## BEGIN

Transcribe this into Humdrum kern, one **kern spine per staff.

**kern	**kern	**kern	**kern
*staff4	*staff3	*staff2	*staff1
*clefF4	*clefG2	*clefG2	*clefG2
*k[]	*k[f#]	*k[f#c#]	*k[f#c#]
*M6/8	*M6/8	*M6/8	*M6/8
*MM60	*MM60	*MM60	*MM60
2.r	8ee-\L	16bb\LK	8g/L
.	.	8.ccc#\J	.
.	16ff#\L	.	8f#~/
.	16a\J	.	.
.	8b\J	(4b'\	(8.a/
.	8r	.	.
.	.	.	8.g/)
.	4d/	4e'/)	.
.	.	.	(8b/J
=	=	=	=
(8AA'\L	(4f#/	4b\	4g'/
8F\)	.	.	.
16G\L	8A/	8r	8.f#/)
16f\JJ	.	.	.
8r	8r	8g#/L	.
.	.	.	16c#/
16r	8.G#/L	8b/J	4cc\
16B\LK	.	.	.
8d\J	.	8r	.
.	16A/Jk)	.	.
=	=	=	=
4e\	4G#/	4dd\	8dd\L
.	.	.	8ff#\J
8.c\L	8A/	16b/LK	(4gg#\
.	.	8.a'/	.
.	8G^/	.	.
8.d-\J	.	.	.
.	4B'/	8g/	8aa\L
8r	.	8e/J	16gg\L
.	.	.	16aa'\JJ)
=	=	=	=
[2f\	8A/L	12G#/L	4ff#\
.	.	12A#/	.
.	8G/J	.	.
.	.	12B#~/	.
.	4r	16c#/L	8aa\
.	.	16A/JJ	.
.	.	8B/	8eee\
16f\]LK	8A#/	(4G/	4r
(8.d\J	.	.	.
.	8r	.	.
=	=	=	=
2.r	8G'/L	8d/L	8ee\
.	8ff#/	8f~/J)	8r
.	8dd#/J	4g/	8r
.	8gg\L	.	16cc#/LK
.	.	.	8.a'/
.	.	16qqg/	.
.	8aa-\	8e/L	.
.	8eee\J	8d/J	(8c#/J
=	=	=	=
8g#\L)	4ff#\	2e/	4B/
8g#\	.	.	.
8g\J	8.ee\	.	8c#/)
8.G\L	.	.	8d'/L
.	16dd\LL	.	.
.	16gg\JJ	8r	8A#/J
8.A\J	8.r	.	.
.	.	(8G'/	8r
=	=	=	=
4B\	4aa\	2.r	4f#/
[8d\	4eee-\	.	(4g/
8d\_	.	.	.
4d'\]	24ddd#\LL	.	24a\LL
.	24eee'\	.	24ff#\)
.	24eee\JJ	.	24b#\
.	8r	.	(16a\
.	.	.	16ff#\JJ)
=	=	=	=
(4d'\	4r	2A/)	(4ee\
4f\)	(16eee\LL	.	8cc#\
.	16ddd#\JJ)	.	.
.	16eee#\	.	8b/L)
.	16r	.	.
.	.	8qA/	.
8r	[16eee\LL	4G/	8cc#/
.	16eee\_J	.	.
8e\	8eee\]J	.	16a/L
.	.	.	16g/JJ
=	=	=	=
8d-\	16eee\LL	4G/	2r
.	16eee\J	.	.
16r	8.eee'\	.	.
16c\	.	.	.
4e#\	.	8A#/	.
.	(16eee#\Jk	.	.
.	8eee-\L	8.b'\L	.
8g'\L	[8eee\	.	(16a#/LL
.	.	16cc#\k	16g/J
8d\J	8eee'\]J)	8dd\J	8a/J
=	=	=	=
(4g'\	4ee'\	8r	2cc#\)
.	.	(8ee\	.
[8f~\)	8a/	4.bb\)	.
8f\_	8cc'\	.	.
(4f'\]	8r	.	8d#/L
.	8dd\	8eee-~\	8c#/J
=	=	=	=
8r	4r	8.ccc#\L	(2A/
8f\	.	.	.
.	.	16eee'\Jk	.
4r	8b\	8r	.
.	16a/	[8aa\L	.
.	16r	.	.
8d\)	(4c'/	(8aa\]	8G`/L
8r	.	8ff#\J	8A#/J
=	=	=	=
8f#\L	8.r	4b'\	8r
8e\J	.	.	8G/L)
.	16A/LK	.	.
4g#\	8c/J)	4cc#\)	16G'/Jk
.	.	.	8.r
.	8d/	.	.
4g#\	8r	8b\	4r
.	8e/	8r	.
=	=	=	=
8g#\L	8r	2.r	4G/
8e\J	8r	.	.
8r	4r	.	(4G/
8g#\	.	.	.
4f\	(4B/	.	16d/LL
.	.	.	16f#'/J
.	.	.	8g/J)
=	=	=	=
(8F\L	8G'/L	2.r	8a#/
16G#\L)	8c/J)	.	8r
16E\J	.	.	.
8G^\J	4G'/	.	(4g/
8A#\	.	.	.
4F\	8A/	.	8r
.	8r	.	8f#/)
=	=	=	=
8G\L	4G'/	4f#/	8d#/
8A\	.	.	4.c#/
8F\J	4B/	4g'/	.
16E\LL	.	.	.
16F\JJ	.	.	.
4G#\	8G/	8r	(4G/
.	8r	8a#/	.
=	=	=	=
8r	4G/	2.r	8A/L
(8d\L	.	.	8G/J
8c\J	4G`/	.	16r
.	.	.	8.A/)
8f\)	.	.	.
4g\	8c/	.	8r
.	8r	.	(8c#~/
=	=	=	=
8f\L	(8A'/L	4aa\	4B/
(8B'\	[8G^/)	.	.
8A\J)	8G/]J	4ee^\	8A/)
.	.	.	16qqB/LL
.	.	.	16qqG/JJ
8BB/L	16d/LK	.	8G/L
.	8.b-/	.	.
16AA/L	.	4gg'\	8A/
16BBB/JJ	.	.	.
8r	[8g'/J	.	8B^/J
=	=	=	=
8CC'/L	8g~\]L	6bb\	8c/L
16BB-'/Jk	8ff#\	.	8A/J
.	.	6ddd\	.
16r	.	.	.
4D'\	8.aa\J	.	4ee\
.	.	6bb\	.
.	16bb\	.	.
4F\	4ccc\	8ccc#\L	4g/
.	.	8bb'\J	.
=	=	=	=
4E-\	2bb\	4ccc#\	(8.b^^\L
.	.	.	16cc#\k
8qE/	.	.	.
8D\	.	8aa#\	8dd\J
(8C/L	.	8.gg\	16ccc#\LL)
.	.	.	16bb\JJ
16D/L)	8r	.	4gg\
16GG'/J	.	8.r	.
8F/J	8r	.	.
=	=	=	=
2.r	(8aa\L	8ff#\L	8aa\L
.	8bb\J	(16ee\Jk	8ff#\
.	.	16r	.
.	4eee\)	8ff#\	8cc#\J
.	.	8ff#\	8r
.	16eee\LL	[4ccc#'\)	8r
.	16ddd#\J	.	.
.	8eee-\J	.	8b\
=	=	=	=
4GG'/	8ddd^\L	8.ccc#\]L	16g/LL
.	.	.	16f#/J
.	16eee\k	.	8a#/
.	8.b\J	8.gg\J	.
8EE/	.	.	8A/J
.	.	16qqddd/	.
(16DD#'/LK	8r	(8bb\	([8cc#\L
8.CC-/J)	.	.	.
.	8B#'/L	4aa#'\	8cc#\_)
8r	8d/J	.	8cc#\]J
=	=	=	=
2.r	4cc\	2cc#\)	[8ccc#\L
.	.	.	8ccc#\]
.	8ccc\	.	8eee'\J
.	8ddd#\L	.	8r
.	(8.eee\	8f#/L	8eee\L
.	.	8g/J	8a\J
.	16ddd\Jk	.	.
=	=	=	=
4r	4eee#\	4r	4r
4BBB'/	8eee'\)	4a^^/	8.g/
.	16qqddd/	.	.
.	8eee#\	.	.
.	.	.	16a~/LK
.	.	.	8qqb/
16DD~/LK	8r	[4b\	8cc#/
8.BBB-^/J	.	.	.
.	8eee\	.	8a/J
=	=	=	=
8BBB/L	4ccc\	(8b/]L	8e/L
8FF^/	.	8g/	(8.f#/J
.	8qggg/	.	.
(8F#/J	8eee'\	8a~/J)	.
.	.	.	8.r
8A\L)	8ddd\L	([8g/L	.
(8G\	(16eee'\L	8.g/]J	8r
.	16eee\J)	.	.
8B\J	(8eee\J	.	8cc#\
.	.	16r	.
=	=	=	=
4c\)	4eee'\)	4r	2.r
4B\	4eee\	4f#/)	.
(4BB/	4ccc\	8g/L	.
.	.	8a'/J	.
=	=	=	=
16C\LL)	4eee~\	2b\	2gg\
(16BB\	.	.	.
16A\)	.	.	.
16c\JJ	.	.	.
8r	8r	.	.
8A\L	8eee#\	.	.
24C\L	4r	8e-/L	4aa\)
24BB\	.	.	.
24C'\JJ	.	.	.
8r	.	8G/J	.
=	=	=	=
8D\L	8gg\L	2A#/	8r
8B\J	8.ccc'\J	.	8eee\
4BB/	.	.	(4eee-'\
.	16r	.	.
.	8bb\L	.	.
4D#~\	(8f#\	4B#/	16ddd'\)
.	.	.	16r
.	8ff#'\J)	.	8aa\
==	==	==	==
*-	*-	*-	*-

## END

[Problem statement]
Please count the lines in the items above that contain the string "kern", and reply with that number only.

[Expected answer]
2